Records drawn from a dataset:
<<<<
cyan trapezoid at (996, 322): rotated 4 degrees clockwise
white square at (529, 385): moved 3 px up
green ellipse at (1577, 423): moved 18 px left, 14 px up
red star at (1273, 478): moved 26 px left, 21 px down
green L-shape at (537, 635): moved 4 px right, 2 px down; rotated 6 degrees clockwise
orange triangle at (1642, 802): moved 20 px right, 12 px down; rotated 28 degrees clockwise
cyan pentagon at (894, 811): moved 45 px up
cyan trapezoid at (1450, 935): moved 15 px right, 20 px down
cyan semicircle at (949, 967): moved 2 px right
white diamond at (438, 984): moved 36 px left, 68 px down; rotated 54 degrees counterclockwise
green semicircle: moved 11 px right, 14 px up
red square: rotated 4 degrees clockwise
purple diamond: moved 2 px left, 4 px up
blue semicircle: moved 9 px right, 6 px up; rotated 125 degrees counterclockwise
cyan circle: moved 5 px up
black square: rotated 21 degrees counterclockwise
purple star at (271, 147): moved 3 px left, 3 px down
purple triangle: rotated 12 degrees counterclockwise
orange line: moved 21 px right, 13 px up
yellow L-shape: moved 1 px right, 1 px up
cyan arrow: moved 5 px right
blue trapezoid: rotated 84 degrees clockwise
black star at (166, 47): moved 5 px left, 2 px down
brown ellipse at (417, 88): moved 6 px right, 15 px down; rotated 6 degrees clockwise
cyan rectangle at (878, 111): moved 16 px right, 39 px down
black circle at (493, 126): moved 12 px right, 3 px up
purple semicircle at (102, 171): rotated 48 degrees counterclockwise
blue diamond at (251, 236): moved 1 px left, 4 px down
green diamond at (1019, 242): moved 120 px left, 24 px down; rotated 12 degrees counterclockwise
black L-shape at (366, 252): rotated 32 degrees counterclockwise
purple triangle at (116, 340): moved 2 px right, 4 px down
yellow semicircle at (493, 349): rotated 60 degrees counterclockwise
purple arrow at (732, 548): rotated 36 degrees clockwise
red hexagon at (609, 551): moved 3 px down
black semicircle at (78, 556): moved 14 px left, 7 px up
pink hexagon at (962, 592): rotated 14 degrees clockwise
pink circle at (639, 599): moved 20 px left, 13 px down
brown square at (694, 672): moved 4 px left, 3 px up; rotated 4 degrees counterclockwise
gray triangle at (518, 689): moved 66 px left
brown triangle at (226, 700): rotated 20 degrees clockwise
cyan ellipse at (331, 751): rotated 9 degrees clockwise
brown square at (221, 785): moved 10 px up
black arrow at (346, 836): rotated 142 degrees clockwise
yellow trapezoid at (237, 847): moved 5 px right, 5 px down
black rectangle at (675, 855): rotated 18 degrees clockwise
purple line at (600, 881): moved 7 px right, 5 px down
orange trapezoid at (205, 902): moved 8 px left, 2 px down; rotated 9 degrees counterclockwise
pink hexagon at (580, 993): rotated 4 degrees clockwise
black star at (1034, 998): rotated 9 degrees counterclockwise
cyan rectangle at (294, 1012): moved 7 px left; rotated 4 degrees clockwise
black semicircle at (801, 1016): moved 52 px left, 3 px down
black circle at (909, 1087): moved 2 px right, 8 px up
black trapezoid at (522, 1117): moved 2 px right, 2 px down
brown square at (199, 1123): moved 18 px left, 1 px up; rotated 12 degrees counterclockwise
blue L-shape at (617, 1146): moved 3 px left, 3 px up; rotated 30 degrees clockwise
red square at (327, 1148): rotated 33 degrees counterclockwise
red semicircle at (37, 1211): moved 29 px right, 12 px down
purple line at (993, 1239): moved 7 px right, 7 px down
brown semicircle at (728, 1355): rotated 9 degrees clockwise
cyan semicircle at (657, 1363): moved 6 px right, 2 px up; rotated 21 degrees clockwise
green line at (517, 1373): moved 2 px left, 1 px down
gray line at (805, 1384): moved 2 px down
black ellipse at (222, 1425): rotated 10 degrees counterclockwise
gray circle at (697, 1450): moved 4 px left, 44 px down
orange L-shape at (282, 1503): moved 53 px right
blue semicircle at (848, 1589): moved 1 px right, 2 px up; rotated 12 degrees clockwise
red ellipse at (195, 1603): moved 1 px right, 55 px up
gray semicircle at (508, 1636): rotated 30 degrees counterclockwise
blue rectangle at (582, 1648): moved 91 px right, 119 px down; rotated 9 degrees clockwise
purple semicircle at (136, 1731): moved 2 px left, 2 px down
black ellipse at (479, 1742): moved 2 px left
>>>>
*Exercise description*. The full set of entries should be transcribed exactly.

*Written solution*.
cyan trapezoid at (996, 322): rotated 4 degrees clockwise
white square at (529, 385): moved 3 px up
green ellipse at (1577, 423): moved 18 px left, 14 px up
red star at (1273, 478): moved 26 px left, 21 px down
green L-shape at (537, 635): moved 4 px right, 2 px down; rotated 6 degrees clockwise
orange triangle at (1642, 802): moved 20 px right, 12 px down; rotated 28 degrees clockwise
cyan pentagon at (894, 811): moved 45 px up
cyan trapezoid at (1450, 935): moved 15 px right, 20 px down
cyan semicircle at (949, 967): moved 2 px right
white diamond at (438, 984): moved 36 px left, 68 px down; rotated 54 degrees counterclockwise
green semicircle: moved 11 px right, 14 px up
red square: rotated 4 degrees clockwise
purple diamond: moved 2 px left, 4 px up
blue semicircle: moved 9 px right, 6 px up; rotated 125 degrees counterclockwise
cyan circle: moved 5 px up
black square: rotated 21 degrees counterclockwise
purple star at (271, 147): moved 3 px left, 3 px down
purple triangle: rotated 12 degrees counterclockwise
orange line: moved 21 px right, 13 px up
yellow L-shape: moved 1 px right, 1 px up
cyan arrow: moved 5 px right
blue trapezoid: rotated 84 degrees clockwise
black star at (166, 47): moved 5 px left, 2 px down
brown ellipse at (417, 88): moved 6 px right, 15 px down; rotated 6 degrees clockwise
cyan rectangle at (878, 111): moved 16 px right, 39 px down
black circle at (493, 126): moved 12 px right, 3 px up
purple semicircle at (102, 171): rotated 48 degrees counterclockwise
blue diamond at (251, 236): moved 1 px left, 4 px down
green diamond at (1019, 242): moved 120 px left, 24 px down; rotated 12 degrees counterclockwise
black L-shape at (366, 252): rotated 32 degrees counterclockwise
purple triangle at (116, 340): moved 2 px right, 4 px down
yellow semicircle at (493, 349): rotated 60 degrees counterclockwise
purple arrow at (732, 548): rotated 36 degrees clockwise
red hexagon at (609, 551): moved 3 px down
black semicircle at (78, 556): moved 14 px left, 7 px up
pink hexagon at (962, 592): rotated 14 degrees clockwise
pink circle at (639, 599): moved 20 px left, 13 px down
brown square at (694, 672): moved 4 px left, 3 px up; rotated 4 degrees counterclockwise
gray triangle at (518, 689): moved 66 px left
brown triangle at (226, 700): rotated 20 degrees clockwise
cyan ellipse at (331, 751): rotated 9 degrees clockwise
brown square at (221, 785): moved 10 px up
black arrow at (346, 836): rotated 142 degrees clockwise
yellow trapezoid at (237, 847): moved 5 px right, 5 px down
black rectangle at (675, 855): rotated 18 degrees clockwise
purple line at (600, 881): moved 7 px right, 5 px down
orange trapezoid at (205, 902): moved 8 px left, 2 px down; rotated 9 degrees counterclockwise
pink hexagon at (580, 993): rotated 4 degrees clockwise
black star at (1034, 998): rotated 9 degrees counterclockwise
cyan rectangle at (294, 1012): moved 7 px left; rotated 4 degrees clockwise
black semicircle at (801, 1016): moved 52 px left, 3 px down
black circle at (909, 1087): moved 2 px right, 8 px up
black trapezoid at (522, 1117): moved 2 px right, 2 px down
brown square at (199, 1123): moved 18 px left, 1 px up; rotated 12 degrees counterclockwise
blue L-shape at (617, 1146): moved 3 px left, 3 px up; rotated 30 degrees clockwise
red square at (327, 1148): rotated 33 degrees counterclockwise
red semicircle at (37, 1211): moved 29 px right, 12 px down
purple line at (993, 1239): moved 7 px right, 7 px down
brown semicircle at (728, 1355): rotated 9 degrees clockwise
cyan semicircle at (657, 1363): moved 6 px right, 2 px up; rotated 21 degrees clockwise
green line at (517, 1373): moved 2 px left, 1 px down
gray line at (805, 1384): moved 2 px down
black ellipse at (222, 1425): rotated 10 degrees counterclockwise
gray circle at (697, 1450): moved 4 px left, 44 px down
orange L-shape at (282, 1503): moved 53 px right
blue semicircle at (848, 1589): moved 1 px right, 2 px up; rotated 12 degrees clockwise
red ellipse at (195, 1603): moved 1 px right, 55 px up
gray semicircle at (508, 1636): rotated 30 degrees counterclockwise
blue rectangle at (582, 1648): moved 91 px right, 119 px down; rotated 9 degrees clockwise
purple semicircle at (136, 1731): moved 2 px left, 2 px down
black ellipse at (479, 1742): moved 2 px left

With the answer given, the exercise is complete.